YOUR INSTRUCTIONS
Retype the records below exactly as they appear, but leave out any pictures.

*** MATERIAL PROVIDED ***

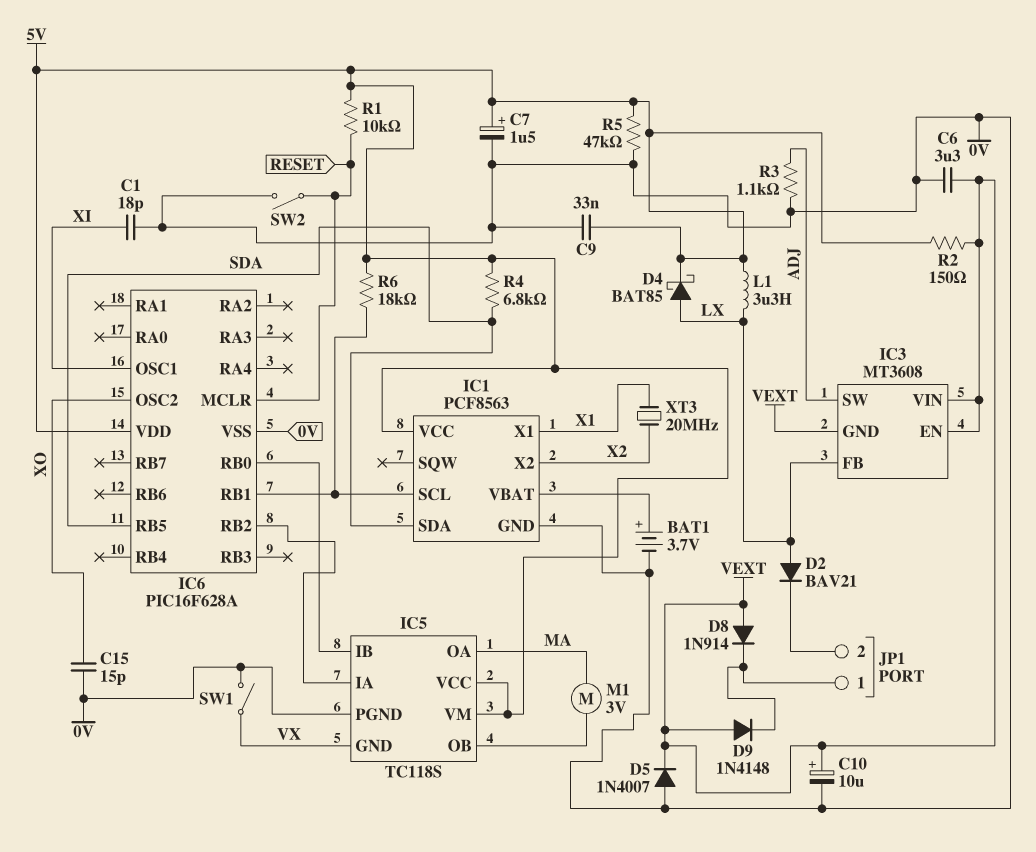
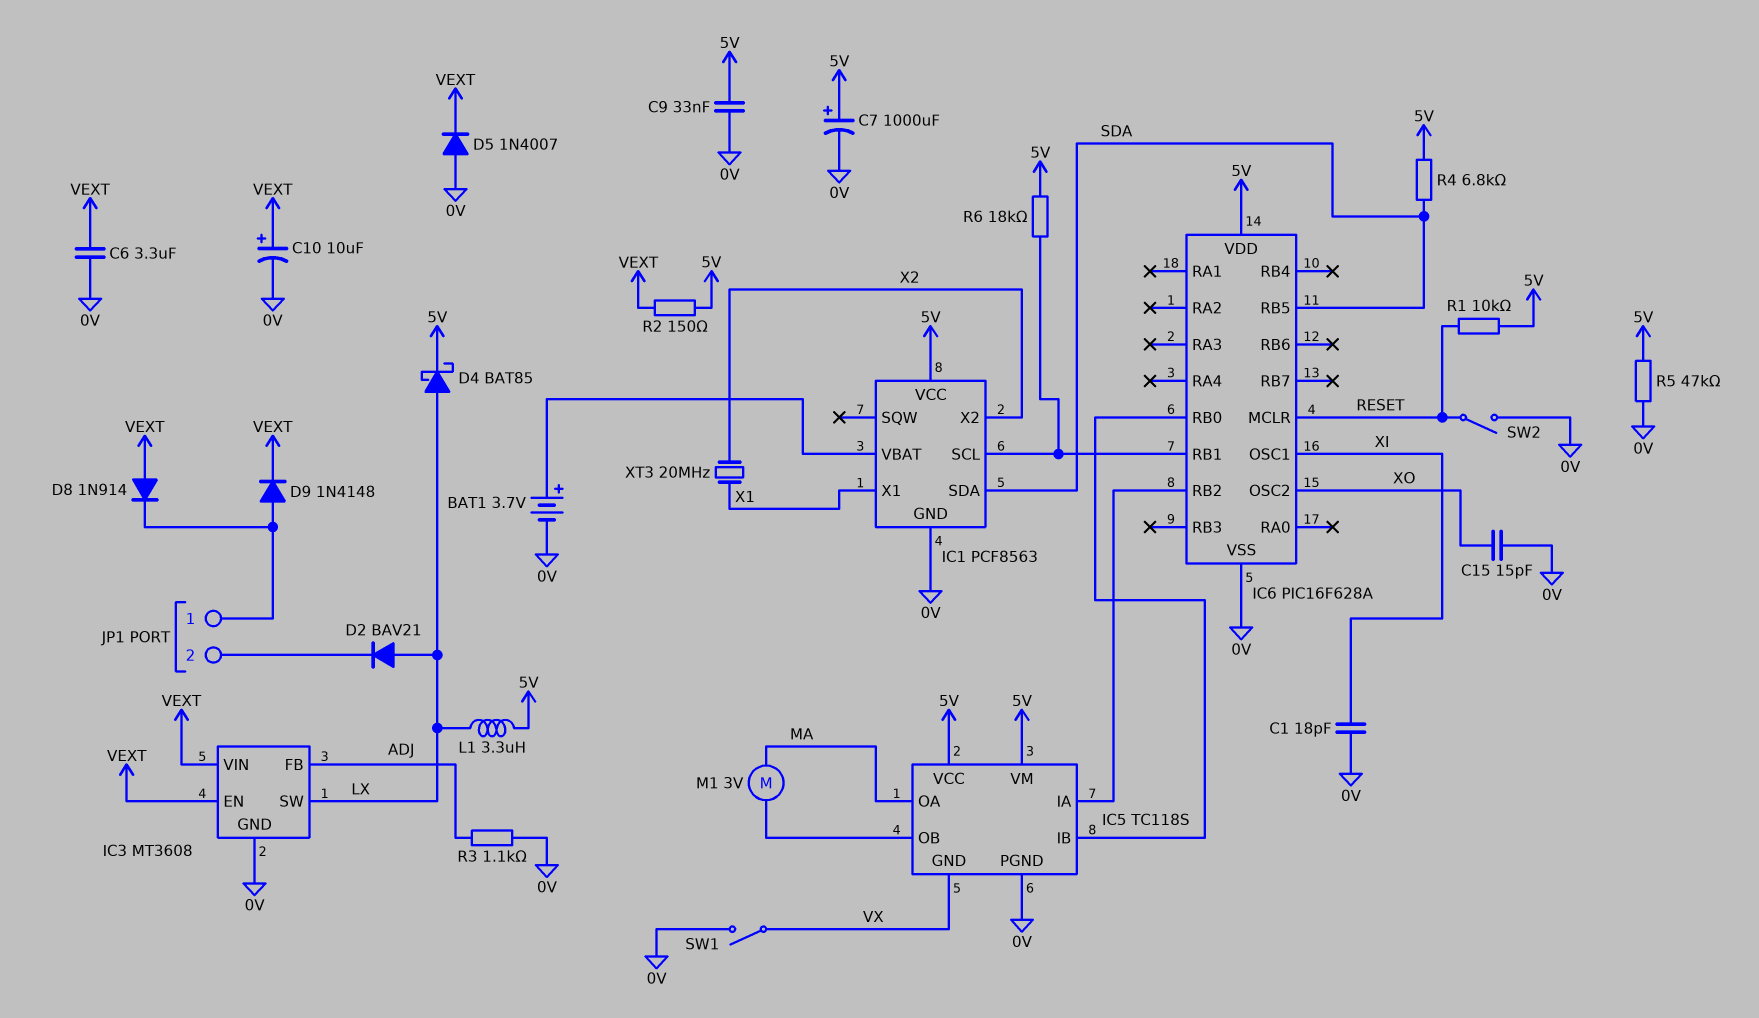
C7: 1.5uF (plus 5V, minus 0V) -> 1000uF (plus 5V, minus 0V)
D9: diode 1N4148 (A VEXT, K JP1/1) -> diode 1N4148 (A JP1/1, K VEXT)
IC3 pin FB: LX -> ADJ
IC3 pin GND: VEXT -> 0V
IC3 pin SW: ADJ -> LX

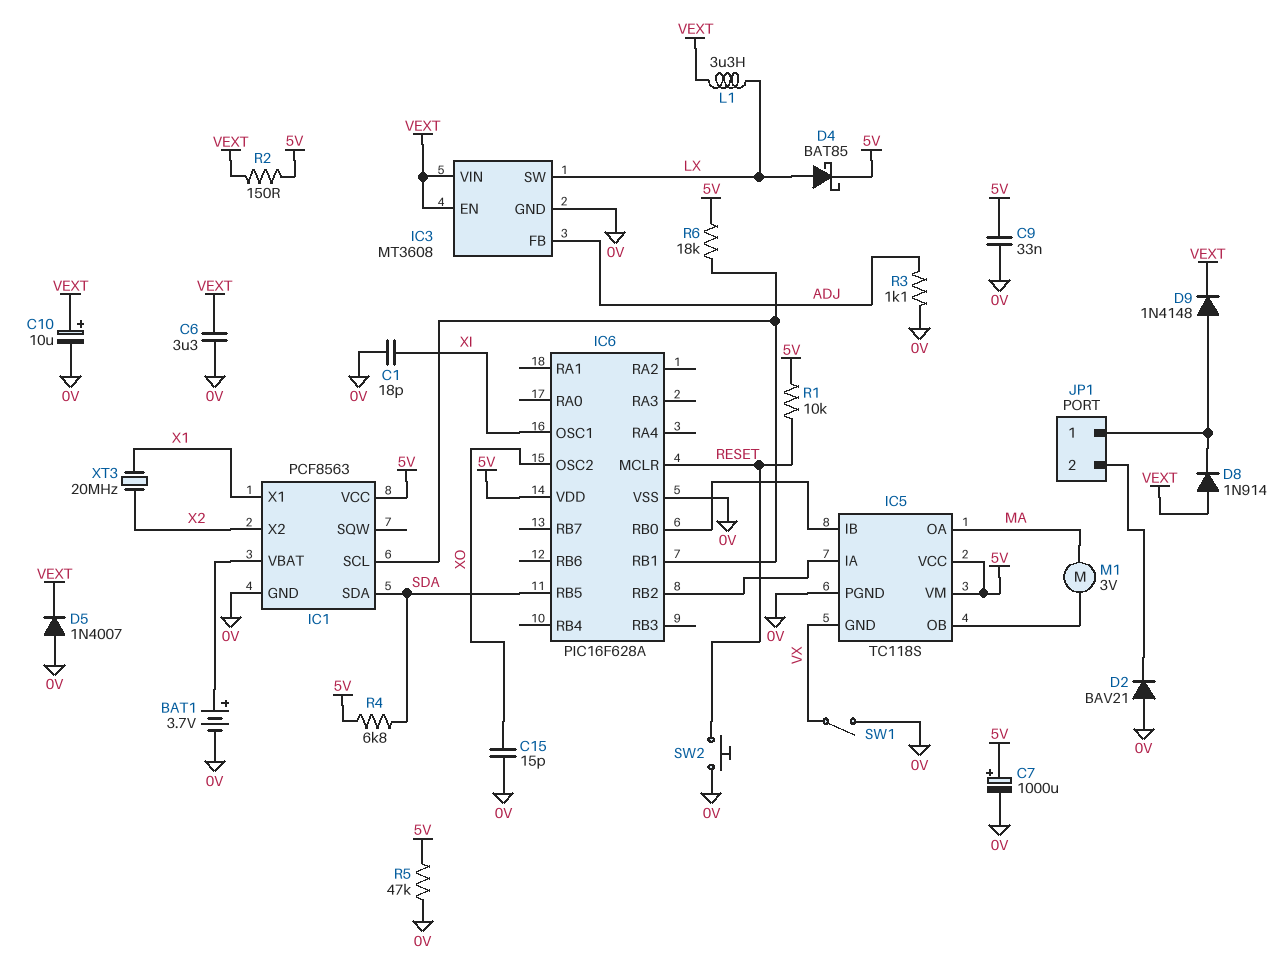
D2: diode BAV21 (A LX, K JP1/2) -> diode BAV21 (A 0V, K JP1/2)
L1: 3.3uH (5V, LX) -> 3.3uH (LX, VEXT)
SW2: switch (0V, RESET) -> button (0V, RESET)

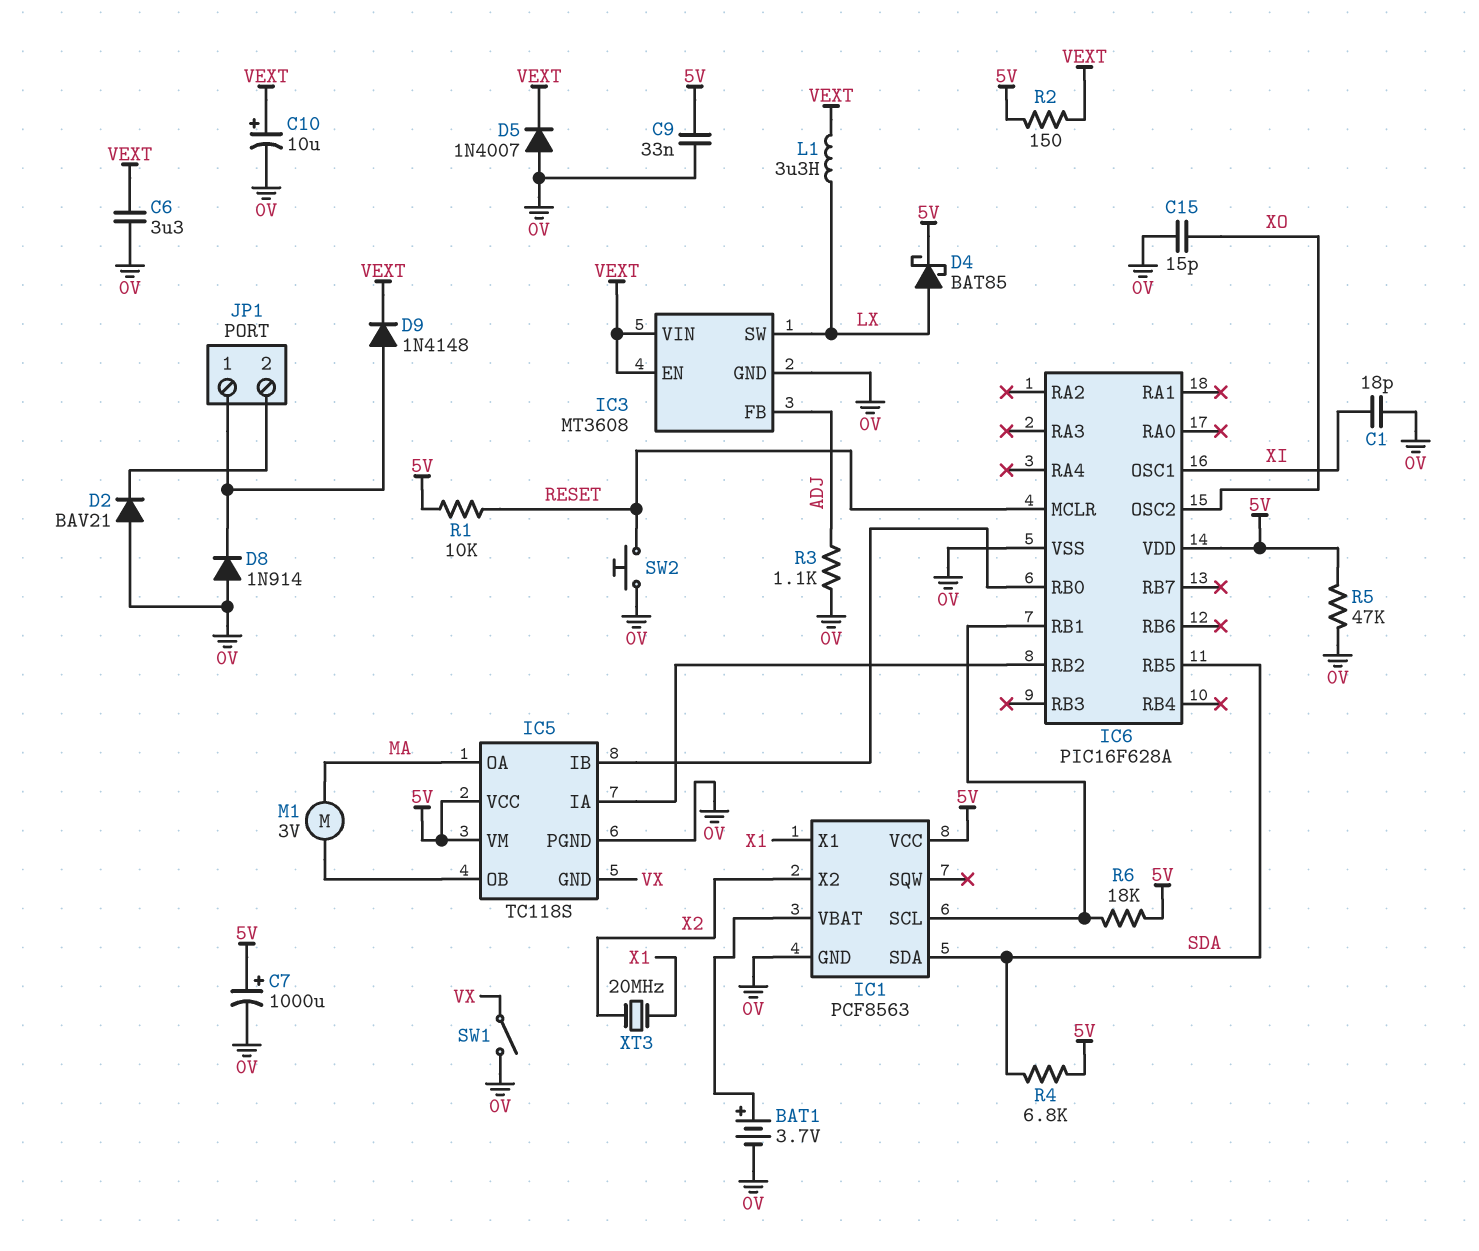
D8: diode 1N914 (A VEXT, K JP1/1) -> diode 1N914 (A 0V, K JP1/1)

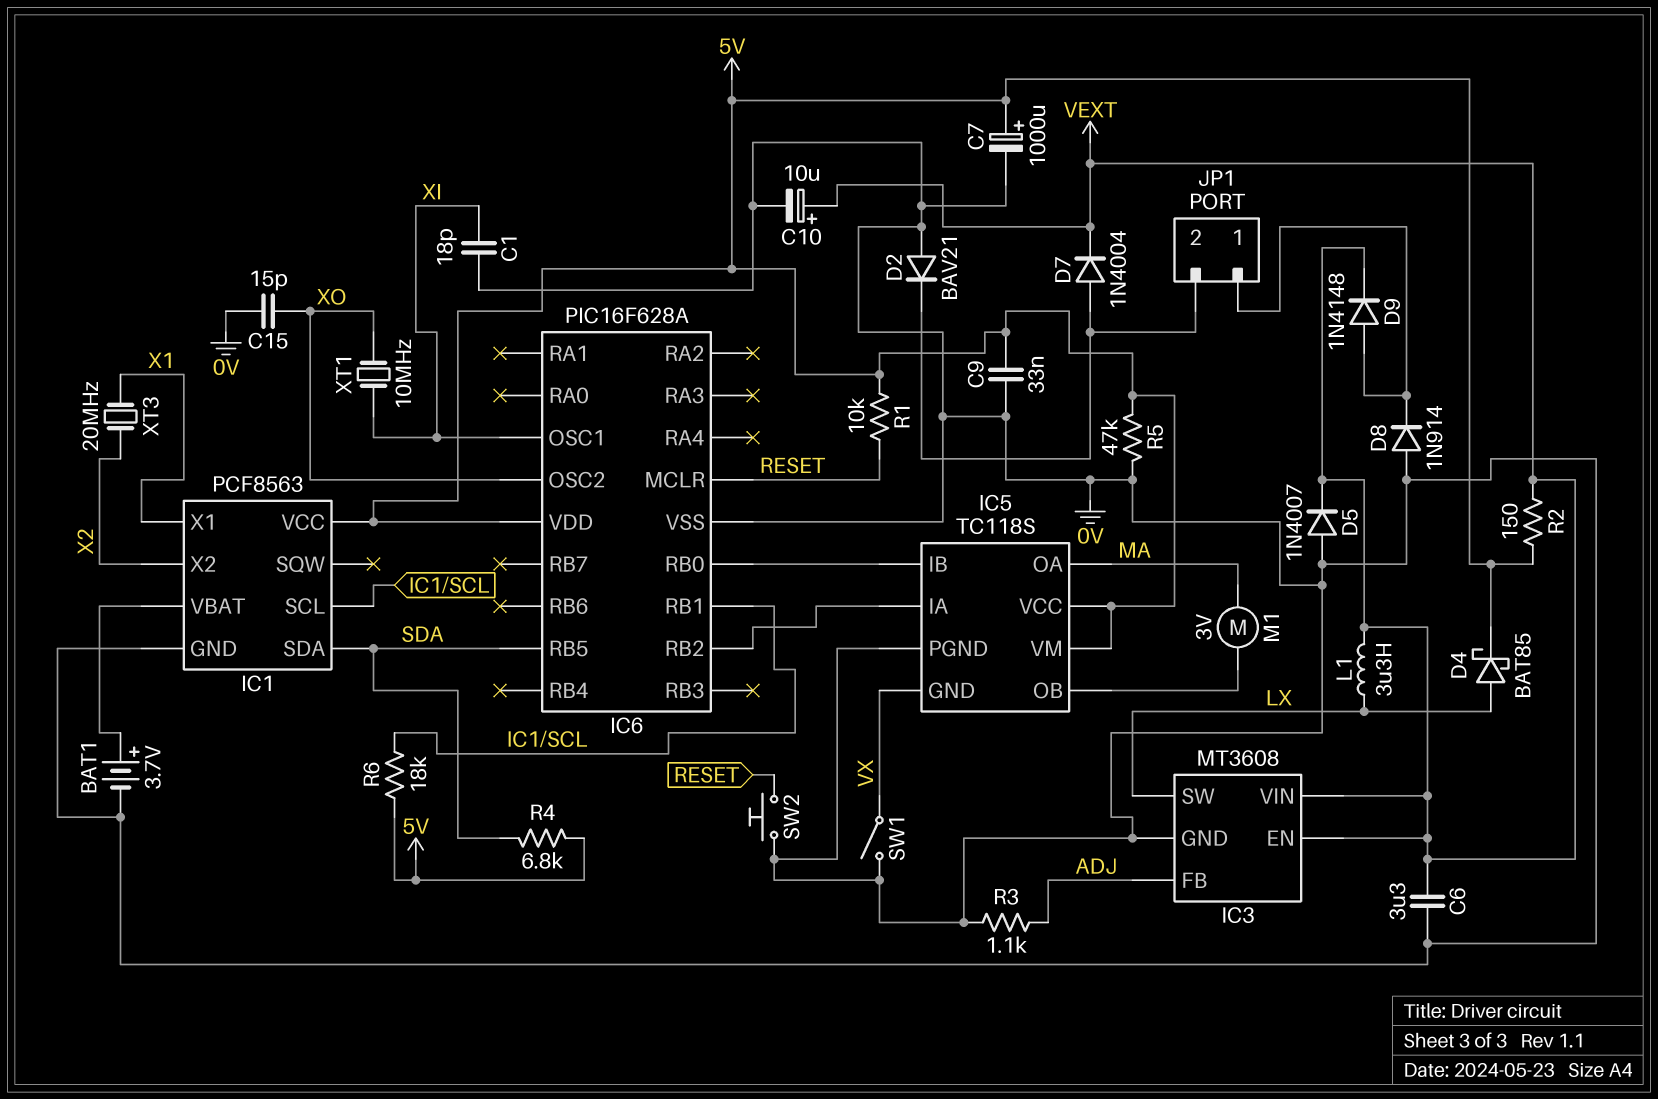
D7: none -> diode 1N4004 (A JP1/2, K VEXT)
XT1: none -> 10MHz (XI, XO)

***

RESPONSE BELOW
C7: 1.5uF (plus 5V, minus 0V) -> 1000uF (plus 5V, minus 0V)
D9: diode 1N4148 (A VEXT, K JP1/1) -> diode 1N4148 (A JP1/1, K VEXT)
IC3 pin FB: LX -> ADJ
IC3 pin GND: VEXT -> 0V
IC3 pin SW: ADJ -> LX

D2: diode BAV21 (A LX, K JP1/2) -> diode BAV21 (A 0V, K JP1/2)
L1: 3.3uH (5V, LX) -> 3.3uH (LX, VEXT)
SW2: switch (0V, RESET) -> button (0V, RESET)

D8: diode 1N914 (A VEXT, K JP1/1) -> diode 1N914 (A 0V, K JP1/1)

D7: none -> diode 1N4004 (A JP1/2, K VEXT)
XT1: none -> 10MHz (XI, XO)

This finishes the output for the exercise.